___ MATERIAL FOR THIS EXERCISE

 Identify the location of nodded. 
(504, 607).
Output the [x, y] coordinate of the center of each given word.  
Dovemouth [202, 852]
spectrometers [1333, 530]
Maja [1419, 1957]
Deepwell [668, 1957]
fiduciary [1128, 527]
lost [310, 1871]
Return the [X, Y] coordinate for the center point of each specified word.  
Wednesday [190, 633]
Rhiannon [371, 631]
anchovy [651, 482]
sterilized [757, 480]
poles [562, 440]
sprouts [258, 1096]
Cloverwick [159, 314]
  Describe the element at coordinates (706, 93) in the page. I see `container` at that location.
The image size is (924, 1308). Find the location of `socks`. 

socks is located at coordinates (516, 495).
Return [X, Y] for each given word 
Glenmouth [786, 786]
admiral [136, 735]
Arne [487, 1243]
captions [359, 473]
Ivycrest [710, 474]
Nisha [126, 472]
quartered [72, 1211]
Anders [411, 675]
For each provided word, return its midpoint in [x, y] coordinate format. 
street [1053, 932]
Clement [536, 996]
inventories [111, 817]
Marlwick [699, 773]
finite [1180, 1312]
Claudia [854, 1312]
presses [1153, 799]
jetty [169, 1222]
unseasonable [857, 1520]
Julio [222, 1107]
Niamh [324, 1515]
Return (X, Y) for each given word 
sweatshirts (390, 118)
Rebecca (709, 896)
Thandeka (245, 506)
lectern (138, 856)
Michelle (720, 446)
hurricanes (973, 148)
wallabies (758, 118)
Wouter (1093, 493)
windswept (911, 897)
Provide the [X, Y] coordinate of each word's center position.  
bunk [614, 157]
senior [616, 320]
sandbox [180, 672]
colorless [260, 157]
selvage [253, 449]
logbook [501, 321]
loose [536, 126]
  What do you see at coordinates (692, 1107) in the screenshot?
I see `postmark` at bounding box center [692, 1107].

______

WHAT IS ASKED: Edit the listing above by replacing "windswept" with "weatherbeaten", and give it back with everything else unchanged.

EXPECTED OUTPUT:
 Identify the location of nodded. 
(504, 607).
Output the [x, y] coordinate of the center of each given word.  
Dovemouth [202, 852]
spectrometers [1333, 530]
Maja [1419, 1957]
Deepwell [668, 1957]
fiduciary [1128, 527]
lost [310, 1871]
Return the [X, Y] coordinate for the center point of each specified word.  
Wednesday [190, 633]
Rhiannon [371, 631]
anchovy [651, 482]
sterilized [757, 480]
poles [562, 440]
sprouts [258, 1096]
Cloverwick [159, 314]
  Describe the element at coordinates (706, 93) in the page. I see `container` at that location.
The image size is (924, 1308). Find the location of `socks`. 

socks is located at coordinates (516, 495).
Return [X, Y] for each given word 
Glenmouth [786, 786]
admiral [136, 735]
Arne [487, 1243]
captions [359, 473]
Ivycrest [710, 474]
Nisha [126, 472]
quartered [72, 1211]
Anders [411, 675]
For each provided word, return its midpoint in [x, y] coordinate format. 
street [1053, 932]
Clement [536, 996]
inventories [111, 817]
Marlwick [699, 773]
finite [1180, 1312]
Claudia [854, 1312]
presses [1153, 799]
jetty [169, 1222]
unseasonable [857, 1520]
Julio [222, 1107]
Niamh [324, 1515]
Return (X, Y) for each given word 
sweatshirts (390, 118)
Rebecca (709, 896)
Thandeka (245, 506)
lectern (138, 856)
Michelle (720, 446)
hurricanes (973, 148)
wallabies (758, 118)
Wouter (1093, 493)
weatherbeaten (911, 897)
Provide the [X, Y] coordinate of each word's center position.  
bunk [614, 157]
senior [616, 320]
sandbox [180, 672]
colorless [260, 157]
selvage [253, 449]
logbook [501, 321]
loose [536, 126]
  What do you see at coordinates (692, 1107) in the screenshot?
I see `postmark` at bounding box center [692, 1107].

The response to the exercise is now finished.